DESCRIPTION OF THE TASK:
Every line from the start of the entries up to and including the one bearing "brown dumbbell [446,305,540,360]" must be printed verbatim, without the pictures.

RECORDED INFORMATION:
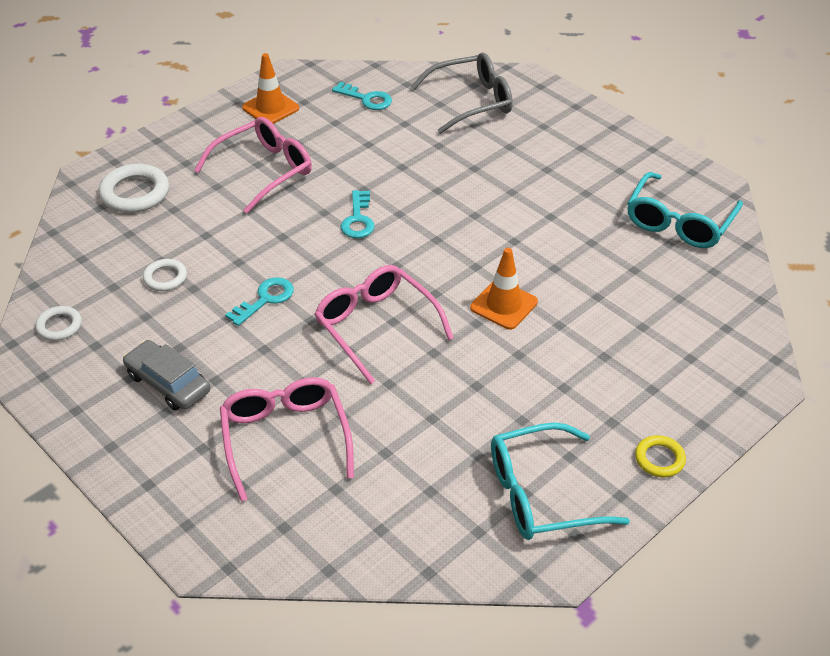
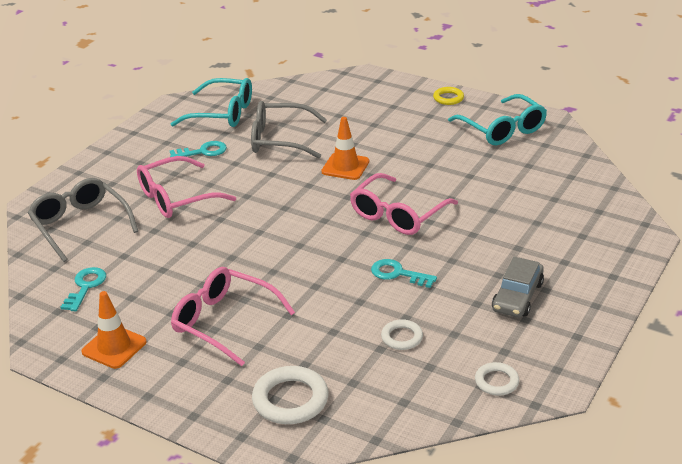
camera: 105 degrees left, 10 degrees down
pink glasses [220,377,354,502] -> pink glasses moved to [137,156,236,218]
turquoise key [341,190,375,238] -> turquoise key moved to [170,141,227,157]
none -> grey glasses [251,101,327,158]

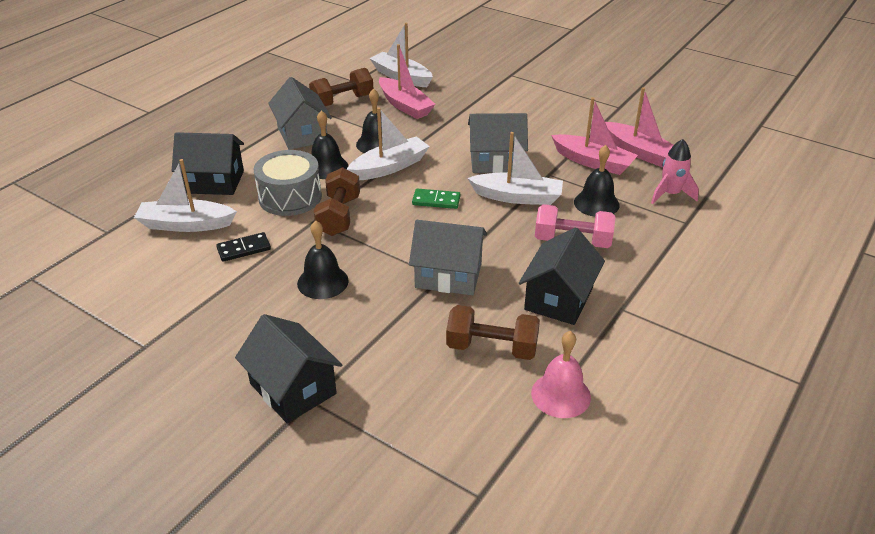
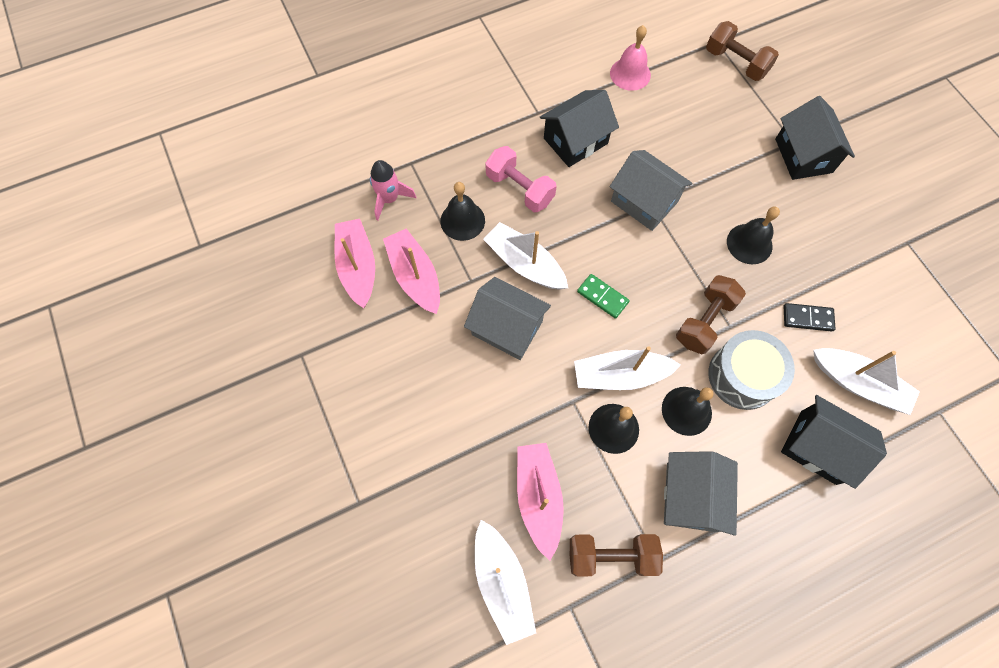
camera: 150 degrees left, 30 degrees up
brown dumbbell [446,305,540,360] -> brown dumbbell moved to [706,21,779,81]

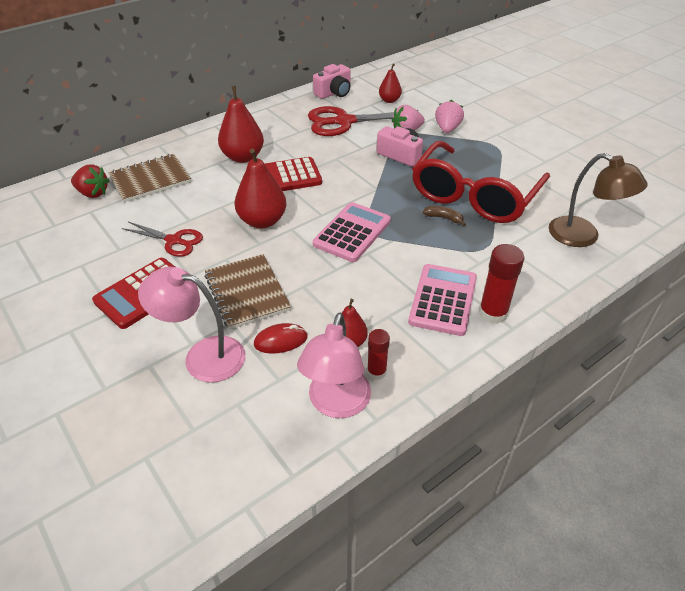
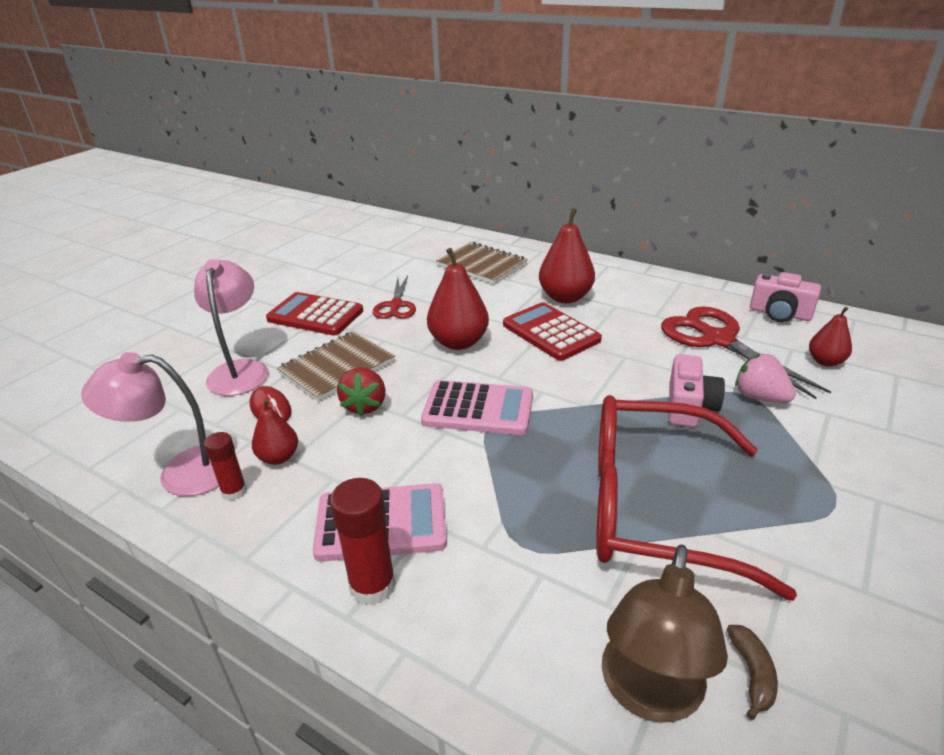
camera: 70 degrees right, 10 degrees down
red strawberry [71,164,110,198] -> red strawberry moved to [337,367,386,417]
brown banana [423,206,466,226] -> brown banana moved to [727,625,778,720]
pink strawberry [435,100,464,133] -> none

EXERCISE RESPONSE:
camera: 105 degrees left, 10 degrees down
pink glasses [220,377,354,502] -> pink glasses moved to [137,156,236,218]
turquoise key [341,190,375,238] -> turquoise key moved to [170,141,227,157]
none -> grey glasses [251,101,327,158]

camera: 150 degrees left, 30 degrees up
brown dumbbell [446,305,540,360] -> brown dumbbell moved to [706,21,779,81]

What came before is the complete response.